Lines that contain "none" are to be copied from the material, every one of them.

Given records START

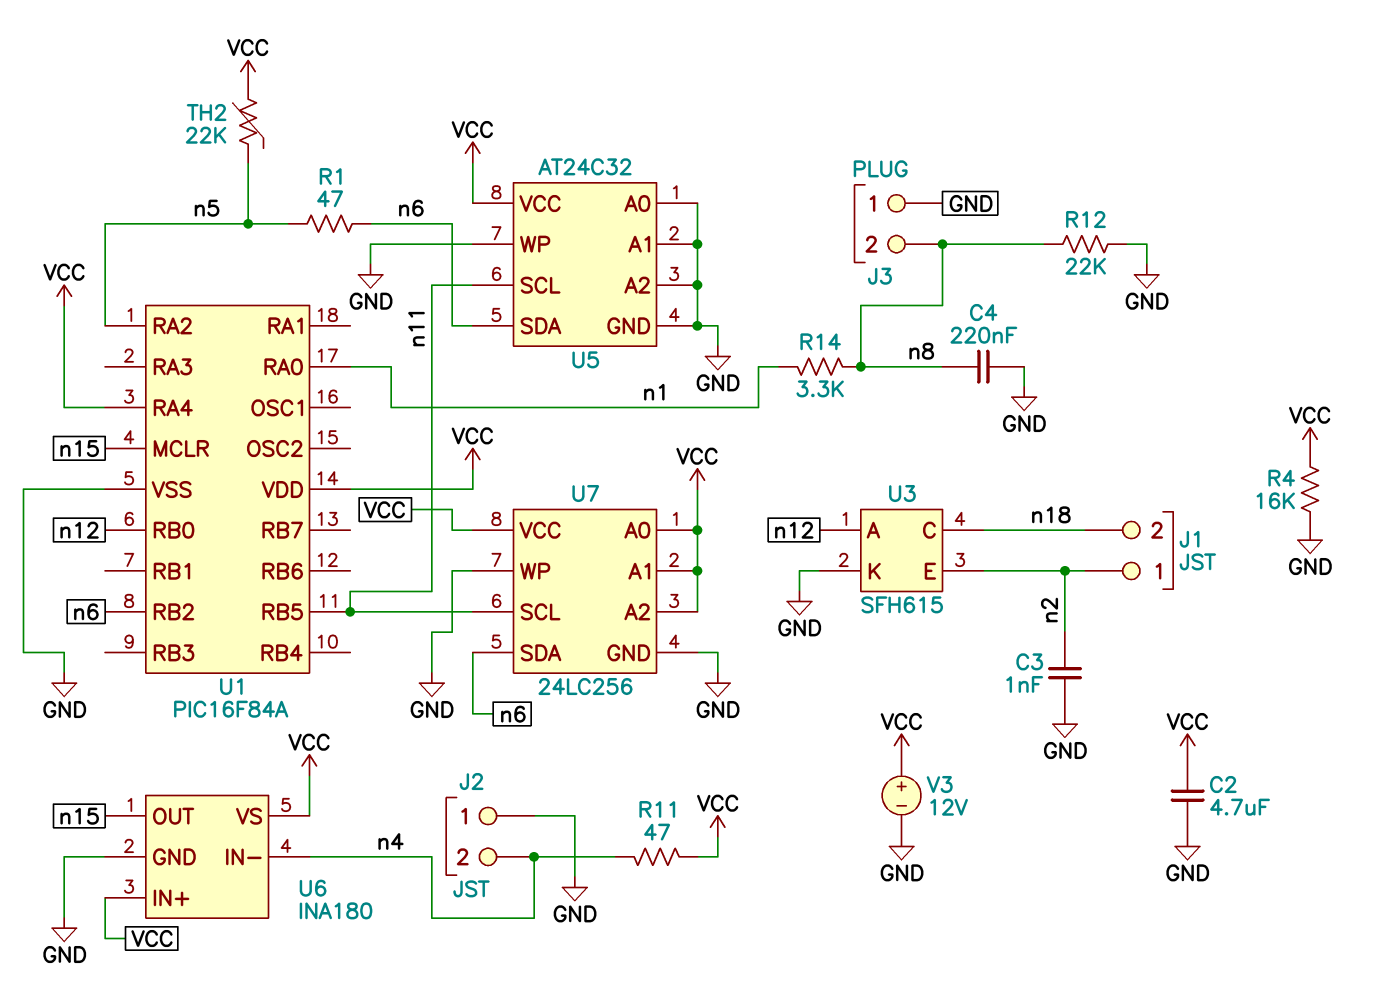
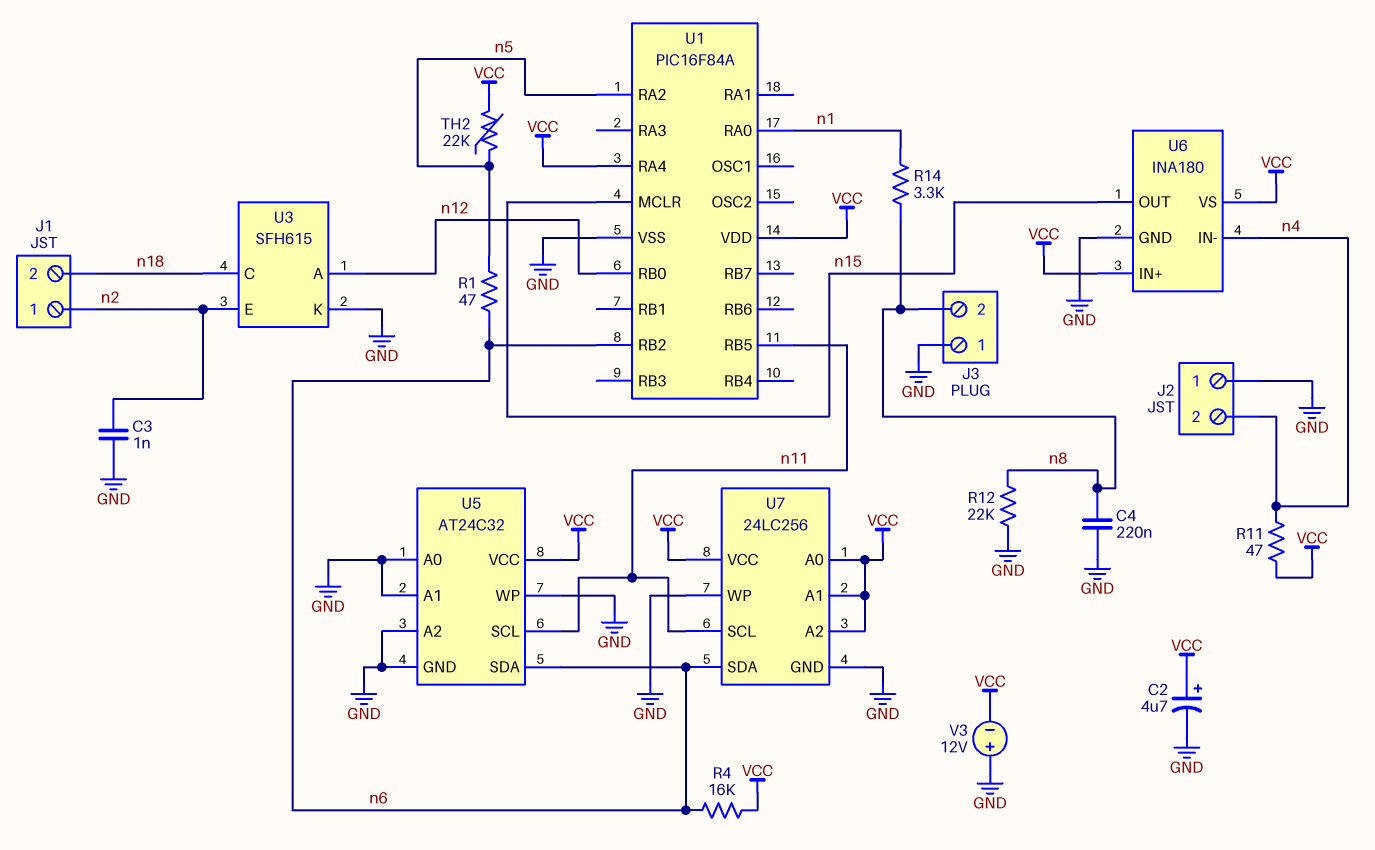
C2: 4.7uF (GND, VCC) -> 4.7uF (plus VCC, minus GND)
R4: 16k (GND, VCC) -> 16k (VCC, n6)
V3: 12V (plus VCC, minus GND) -> 12V (plus GND, minus VCC)

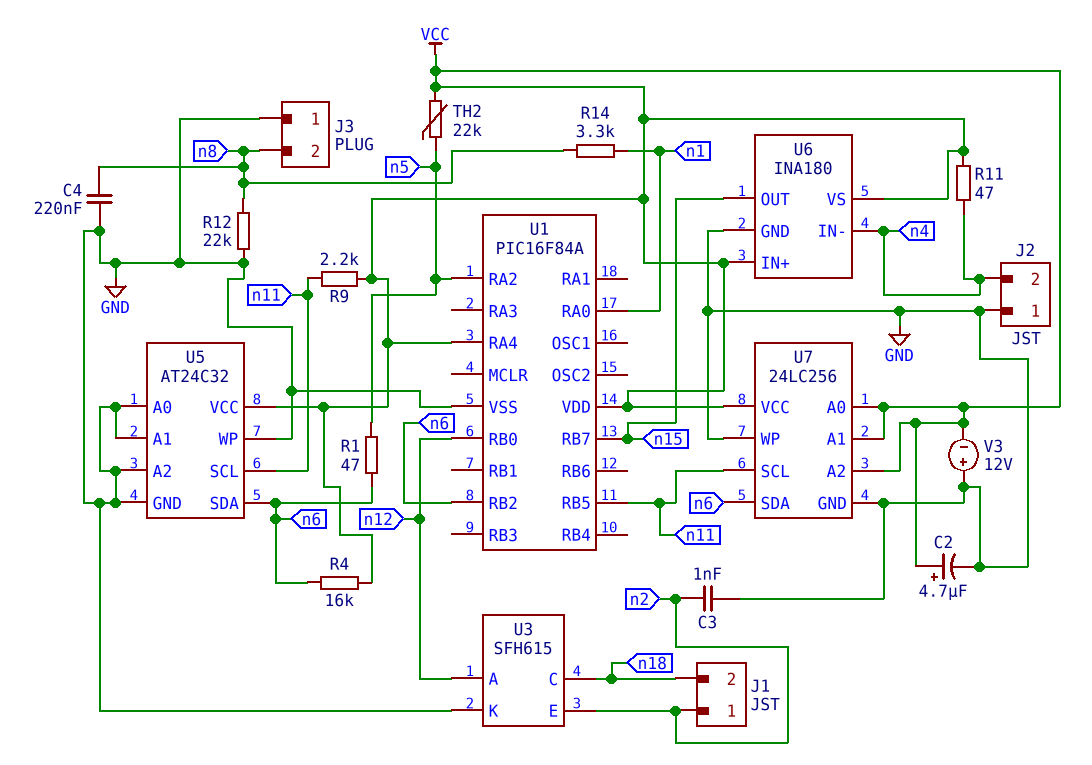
R9: none -> 2.2k (VCC, n11)
U1 pin MCLR: n15 -> none
U1 pin RB7: none -> n15

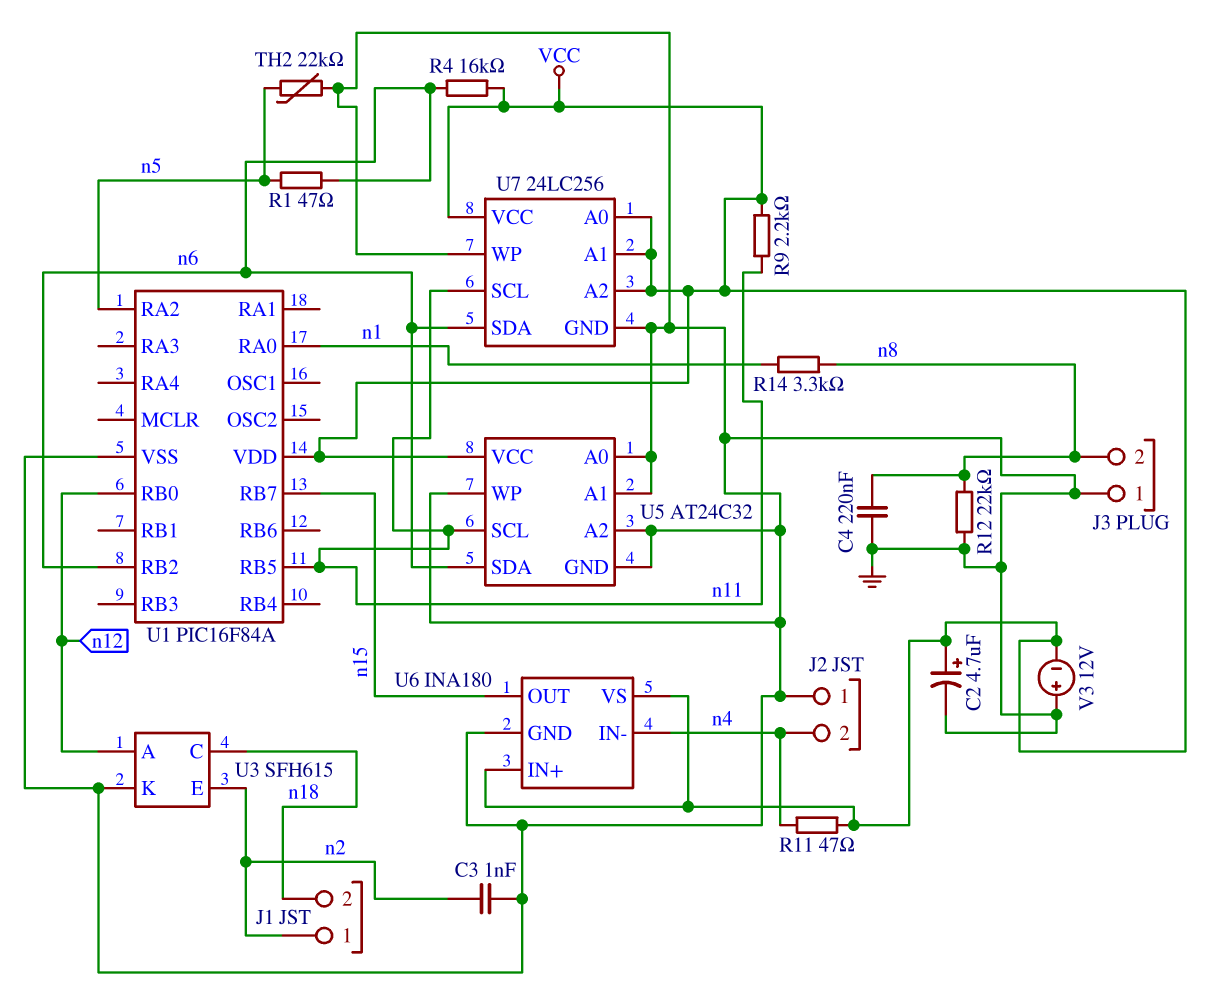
TH2: 22k (VCC, n5) -> 22k (GND, n5)
U1 pin RA4: VCC -> none

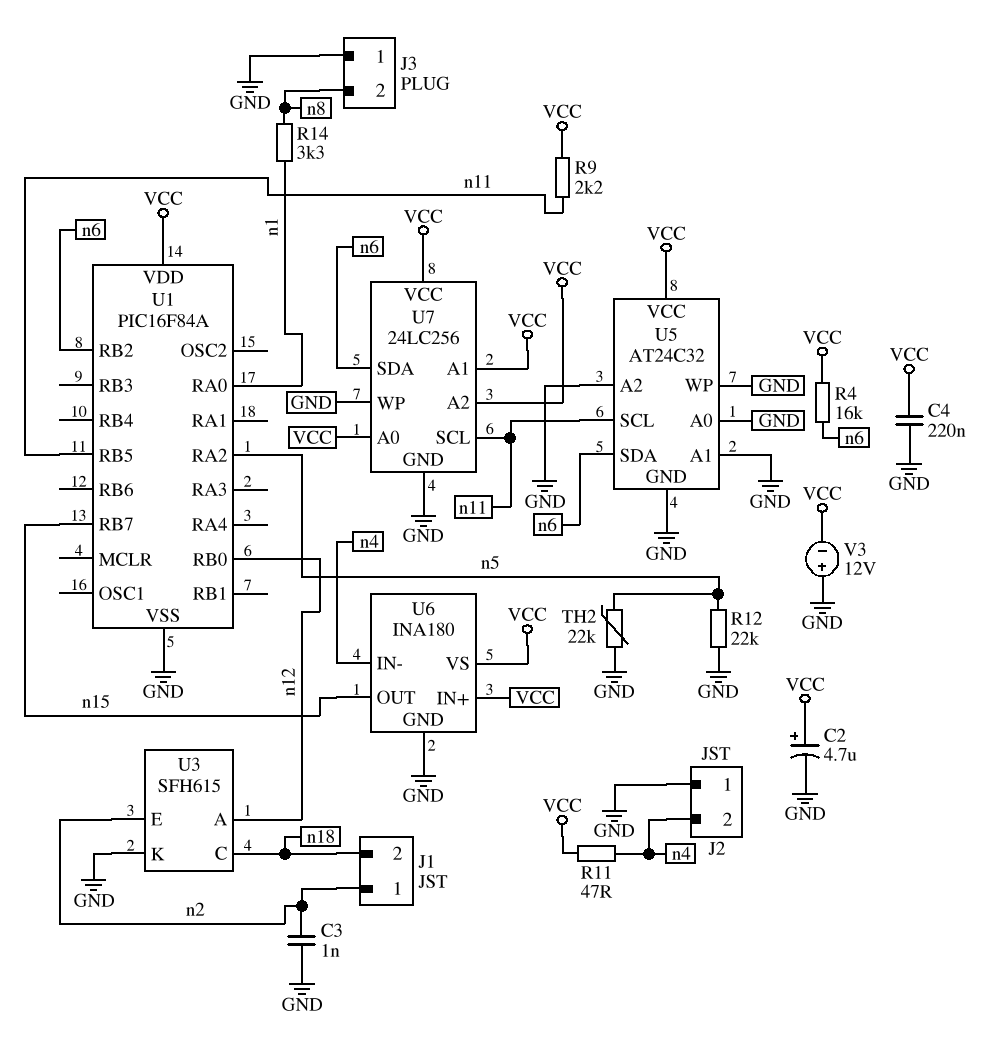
C4: 220nF (GND, n8) -> 220nF (GND, VCC)
R1: 47 (n5, n6) -> none
R12: 22k (GND, n8) -> 22k (GND, n5)

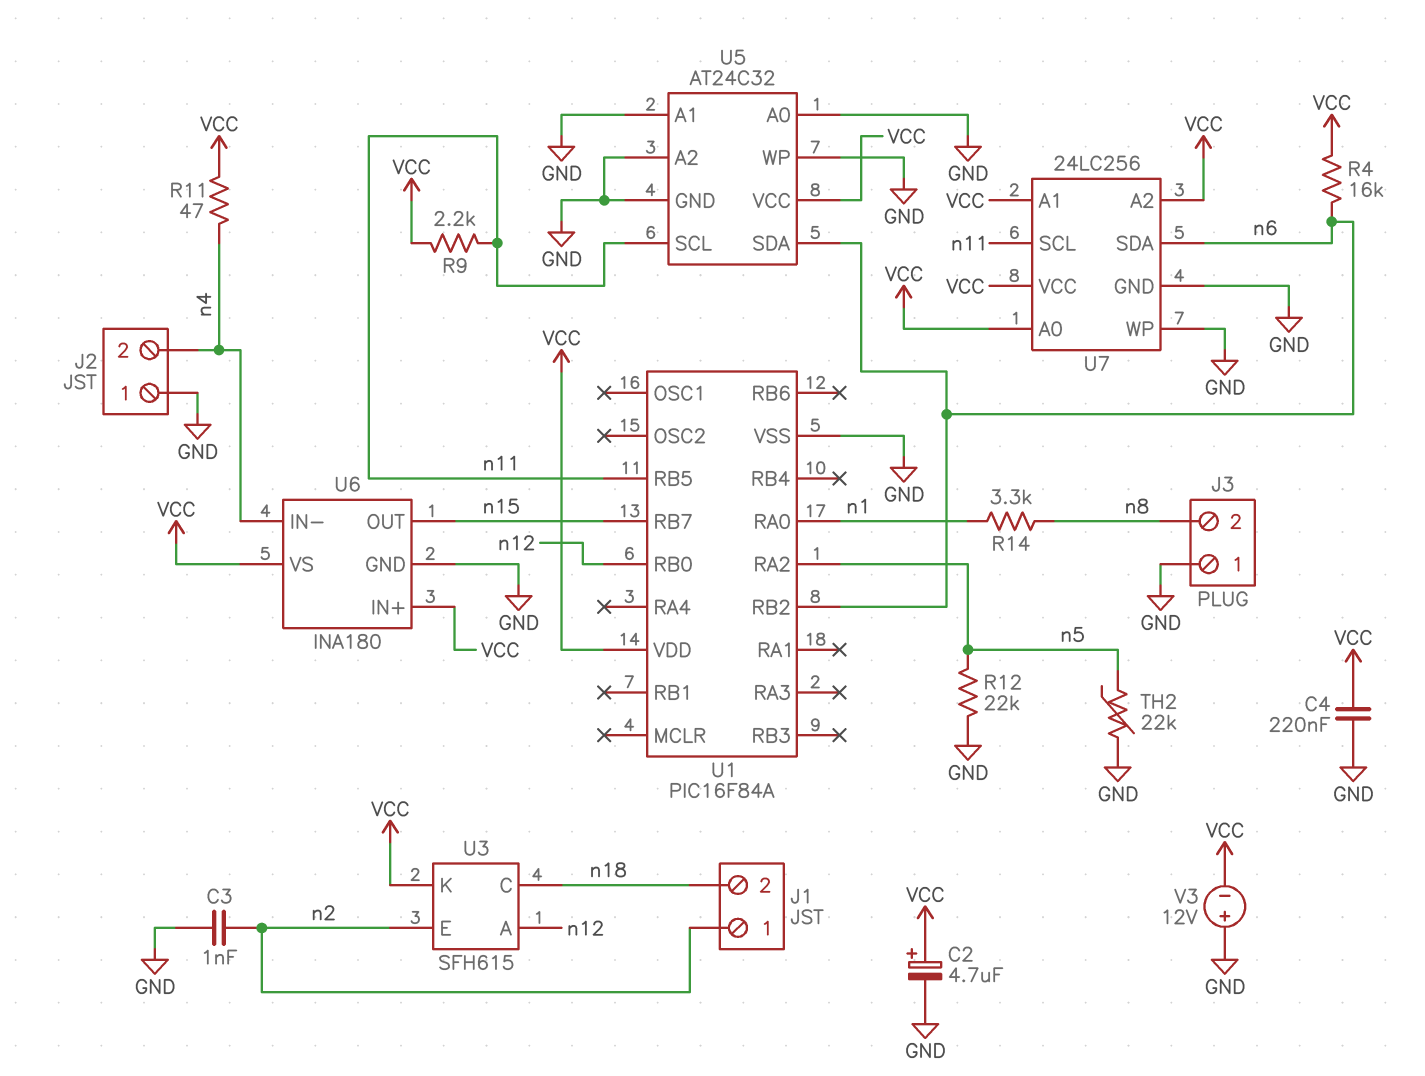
U3 pin K: GND -> VCC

Given records END

- Output for this task -
R9: none -> 2.2k (VCC, n11)
U1 pin MCLR: n15 -> none
U1 pin RB7: none -> n15
U1 pin RA4: VCC -> none
R1: 47 (n5, n6) -> none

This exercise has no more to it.